===== LISTED ENTRIES =====
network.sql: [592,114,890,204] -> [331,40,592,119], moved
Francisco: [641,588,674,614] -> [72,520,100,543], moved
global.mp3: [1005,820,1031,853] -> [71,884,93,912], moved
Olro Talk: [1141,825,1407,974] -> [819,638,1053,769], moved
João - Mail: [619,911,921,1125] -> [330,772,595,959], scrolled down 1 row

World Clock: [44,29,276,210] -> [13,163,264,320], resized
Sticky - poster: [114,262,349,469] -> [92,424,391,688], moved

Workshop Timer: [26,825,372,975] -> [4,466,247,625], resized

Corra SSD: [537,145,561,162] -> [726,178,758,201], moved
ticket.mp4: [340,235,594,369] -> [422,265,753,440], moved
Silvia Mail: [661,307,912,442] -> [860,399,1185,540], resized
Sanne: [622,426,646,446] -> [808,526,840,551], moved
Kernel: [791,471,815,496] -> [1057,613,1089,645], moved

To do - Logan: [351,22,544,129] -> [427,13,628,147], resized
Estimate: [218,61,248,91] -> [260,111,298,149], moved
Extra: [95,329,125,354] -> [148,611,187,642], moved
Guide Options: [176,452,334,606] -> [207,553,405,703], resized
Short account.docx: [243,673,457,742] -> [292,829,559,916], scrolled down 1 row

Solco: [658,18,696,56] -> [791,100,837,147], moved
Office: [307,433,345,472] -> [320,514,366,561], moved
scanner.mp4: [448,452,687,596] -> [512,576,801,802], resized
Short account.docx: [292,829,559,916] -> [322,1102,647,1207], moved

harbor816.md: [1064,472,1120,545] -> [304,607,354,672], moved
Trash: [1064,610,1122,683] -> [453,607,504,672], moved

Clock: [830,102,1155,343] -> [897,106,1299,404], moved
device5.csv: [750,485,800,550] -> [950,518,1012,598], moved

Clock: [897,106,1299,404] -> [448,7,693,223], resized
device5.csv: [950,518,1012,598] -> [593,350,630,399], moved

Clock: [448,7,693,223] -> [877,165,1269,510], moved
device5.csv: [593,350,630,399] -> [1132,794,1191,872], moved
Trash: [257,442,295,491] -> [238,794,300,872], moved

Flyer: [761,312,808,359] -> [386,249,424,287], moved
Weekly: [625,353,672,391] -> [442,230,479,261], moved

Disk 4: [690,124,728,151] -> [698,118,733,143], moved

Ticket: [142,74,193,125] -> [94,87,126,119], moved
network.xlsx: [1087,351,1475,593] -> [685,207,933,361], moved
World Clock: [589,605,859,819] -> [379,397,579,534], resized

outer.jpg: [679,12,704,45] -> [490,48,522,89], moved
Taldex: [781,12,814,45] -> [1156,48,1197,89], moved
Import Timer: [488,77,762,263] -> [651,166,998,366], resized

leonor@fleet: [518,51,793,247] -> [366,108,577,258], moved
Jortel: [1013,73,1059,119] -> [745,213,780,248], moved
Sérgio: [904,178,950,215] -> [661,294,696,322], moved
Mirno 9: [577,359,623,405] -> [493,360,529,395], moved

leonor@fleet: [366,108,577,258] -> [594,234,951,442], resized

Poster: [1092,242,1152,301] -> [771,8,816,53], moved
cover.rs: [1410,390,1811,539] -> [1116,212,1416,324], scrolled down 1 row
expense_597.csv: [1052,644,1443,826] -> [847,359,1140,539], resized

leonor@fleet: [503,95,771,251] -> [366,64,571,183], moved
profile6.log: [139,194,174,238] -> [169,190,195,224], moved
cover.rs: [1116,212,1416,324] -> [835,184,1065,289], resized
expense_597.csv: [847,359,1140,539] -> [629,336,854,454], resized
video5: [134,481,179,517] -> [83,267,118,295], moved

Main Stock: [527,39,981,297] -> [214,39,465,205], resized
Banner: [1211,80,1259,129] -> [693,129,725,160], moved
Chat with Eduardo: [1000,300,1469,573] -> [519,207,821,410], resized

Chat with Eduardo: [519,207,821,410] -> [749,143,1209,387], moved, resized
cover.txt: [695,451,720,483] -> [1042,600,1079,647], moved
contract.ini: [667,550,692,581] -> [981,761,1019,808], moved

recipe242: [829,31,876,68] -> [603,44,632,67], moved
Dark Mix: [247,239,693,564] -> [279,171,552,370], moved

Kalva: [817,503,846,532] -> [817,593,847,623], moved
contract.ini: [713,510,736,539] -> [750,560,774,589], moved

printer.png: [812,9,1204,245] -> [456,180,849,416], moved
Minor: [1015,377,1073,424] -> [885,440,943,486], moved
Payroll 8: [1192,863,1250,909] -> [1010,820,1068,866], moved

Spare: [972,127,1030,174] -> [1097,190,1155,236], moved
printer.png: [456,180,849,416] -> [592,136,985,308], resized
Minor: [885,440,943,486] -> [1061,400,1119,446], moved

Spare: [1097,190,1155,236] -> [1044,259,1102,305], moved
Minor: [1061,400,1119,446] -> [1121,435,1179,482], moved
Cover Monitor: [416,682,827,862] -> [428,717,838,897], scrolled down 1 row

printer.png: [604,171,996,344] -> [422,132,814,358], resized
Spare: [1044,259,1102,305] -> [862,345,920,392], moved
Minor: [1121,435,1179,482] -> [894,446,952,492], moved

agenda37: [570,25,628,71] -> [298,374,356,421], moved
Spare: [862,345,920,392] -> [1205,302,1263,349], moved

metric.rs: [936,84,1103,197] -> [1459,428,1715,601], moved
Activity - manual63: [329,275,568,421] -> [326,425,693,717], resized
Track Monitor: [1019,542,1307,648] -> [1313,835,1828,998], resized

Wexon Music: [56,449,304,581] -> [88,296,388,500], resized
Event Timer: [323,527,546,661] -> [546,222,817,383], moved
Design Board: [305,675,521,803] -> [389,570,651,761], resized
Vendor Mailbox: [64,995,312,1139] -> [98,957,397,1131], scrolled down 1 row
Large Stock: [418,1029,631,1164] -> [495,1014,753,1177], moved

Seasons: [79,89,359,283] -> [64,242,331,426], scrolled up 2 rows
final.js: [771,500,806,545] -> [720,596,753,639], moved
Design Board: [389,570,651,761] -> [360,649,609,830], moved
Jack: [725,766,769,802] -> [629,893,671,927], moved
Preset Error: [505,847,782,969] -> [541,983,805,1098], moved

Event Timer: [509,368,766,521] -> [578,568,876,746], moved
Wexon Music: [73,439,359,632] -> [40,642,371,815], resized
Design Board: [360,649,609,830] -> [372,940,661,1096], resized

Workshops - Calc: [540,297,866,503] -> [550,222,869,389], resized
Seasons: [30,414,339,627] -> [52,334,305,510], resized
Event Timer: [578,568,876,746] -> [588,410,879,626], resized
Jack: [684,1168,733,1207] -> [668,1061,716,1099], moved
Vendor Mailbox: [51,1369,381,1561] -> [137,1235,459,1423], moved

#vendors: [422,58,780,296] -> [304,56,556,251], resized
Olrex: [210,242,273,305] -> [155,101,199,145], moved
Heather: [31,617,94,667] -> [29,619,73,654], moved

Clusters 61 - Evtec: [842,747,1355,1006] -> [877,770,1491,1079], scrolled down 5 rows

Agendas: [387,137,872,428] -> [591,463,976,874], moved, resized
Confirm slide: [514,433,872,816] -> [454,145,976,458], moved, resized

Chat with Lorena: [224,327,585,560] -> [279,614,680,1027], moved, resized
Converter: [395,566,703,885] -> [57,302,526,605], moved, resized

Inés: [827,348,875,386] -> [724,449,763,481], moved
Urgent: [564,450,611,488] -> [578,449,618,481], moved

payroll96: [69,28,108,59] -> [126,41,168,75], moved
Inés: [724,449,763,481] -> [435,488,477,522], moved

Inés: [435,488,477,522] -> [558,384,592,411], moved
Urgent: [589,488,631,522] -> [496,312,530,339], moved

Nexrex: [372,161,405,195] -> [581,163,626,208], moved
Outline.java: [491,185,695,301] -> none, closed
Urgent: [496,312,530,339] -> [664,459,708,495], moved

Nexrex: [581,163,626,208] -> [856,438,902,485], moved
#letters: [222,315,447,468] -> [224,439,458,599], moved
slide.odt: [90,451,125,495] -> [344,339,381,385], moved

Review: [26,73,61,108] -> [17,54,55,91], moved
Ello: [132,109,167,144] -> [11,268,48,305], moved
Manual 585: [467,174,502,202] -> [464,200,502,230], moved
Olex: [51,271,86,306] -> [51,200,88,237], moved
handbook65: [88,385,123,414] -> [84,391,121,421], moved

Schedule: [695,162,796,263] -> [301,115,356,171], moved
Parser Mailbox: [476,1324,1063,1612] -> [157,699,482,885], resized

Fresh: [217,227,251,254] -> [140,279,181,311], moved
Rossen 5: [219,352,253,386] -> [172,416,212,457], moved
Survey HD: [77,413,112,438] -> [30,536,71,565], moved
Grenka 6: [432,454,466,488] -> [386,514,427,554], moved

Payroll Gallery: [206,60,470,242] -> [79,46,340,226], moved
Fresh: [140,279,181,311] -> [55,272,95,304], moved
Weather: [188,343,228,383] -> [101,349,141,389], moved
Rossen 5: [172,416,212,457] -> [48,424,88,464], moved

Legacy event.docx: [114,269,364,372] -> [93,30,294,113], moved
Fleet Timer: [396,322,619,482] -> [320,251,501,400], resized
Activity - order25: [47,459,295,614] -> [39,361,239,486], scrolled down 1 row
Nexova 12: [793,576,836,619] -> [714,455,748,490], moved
=====
Only the lines from the one containing "Rossen 5: [172,416,212,457]" through the final line above should be duplicated, exactly as they stand.

Rossen 5: [172,416,212,457] -> [48,424,88,464], moved

Legacy event.docx: [114,269,364,372] -> [93,30,294,113], moved
Fleet Timer: [396,322,619,482] -> [320,251,501,400], resized
Activity - order25: [47,459,295,614] -> [39,361,239,486], scrolled down 1 row
Nexova 12: [793,576,836,619] -> [714,455,748,490], moved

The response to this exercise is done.